** Opening SOURCE MATERIAL block **

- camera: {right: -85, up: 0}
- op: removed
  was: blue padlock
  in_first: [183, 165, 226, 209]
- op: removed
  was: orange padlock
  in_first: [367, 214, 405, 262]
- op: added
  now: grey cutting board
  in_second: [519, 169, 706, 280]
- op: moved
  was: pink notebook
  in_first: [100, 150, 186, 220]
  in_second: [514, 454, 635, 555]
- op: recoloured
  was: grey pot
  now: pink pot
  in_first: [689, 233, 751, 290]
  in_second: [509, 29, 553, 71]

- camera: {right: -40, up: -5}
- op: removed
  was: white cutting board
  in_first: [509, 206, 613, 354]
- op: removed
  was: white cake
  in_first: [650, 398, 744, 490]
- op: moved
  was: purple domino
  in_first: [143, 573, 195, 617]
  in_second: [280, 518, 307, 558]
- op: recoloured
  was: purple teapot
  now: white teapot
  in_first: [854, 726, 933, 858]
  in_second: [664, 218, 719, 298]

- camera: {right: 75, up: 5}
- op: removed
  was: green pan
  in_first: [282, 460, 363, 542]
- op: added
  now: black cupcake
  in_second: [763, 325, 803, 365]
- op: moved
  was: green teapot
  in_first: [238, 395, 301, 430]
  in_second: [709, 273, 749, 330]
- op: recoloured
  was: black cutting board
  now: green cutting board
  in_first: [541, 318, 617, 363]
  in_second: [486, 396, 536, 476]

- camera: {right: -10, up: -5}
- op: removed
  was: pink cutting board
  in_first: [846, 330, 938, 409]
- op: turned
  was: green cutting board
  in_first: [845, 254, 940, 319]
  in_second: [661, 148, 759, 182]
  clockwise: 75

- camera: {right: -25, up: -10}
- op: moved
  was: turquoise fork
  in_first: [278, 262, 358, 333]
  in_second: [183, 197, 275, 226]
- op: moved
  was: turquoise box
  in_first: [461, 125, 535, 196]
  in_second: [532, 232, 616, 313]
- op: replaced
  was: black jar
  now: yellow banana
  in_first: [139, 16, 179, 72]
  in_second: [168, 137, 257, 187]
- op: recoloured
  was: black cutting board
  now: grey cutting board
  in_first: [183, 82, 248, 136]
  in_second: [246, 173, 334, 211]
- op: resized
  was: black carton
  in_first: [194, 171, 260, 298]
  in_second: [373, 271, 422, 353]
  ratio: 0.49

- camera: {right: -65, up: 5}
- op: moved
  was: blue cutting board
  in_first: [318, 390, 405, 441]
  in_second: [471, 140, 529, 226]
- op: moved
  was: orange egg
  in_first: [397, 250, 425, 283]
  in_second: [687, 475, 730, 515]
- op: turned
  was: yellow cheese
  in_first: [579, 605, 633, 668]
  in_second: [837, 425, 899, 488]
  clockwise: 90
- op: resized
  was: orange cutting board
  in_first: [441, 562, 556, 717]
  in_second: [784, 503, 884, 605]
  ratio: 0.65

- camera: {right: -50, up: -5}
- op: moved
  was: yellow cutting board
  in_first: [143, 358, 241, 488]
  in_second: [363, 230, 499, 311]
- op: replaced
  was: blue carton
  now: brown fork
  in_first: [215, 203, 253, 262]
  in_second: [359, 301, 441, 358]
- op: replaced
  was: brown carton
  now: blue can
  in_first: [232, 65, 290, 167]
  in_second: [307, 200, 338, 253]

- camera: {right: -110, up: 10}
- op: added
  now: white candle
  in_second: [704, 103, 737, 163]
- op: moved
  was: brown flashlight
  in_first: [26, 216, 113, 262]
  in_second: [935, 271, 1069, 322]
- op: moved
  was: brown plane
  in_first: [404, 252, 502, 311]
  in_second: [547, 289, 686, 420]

** Closing SOURCE MATERIAL block **

» PROBLEM STATEMENT
Which of the lines in the material above contain "padlock"? Copy each one out.

» ANSWER FOR THIS EXERCISE
  was: blue padlock
  was: orange padlock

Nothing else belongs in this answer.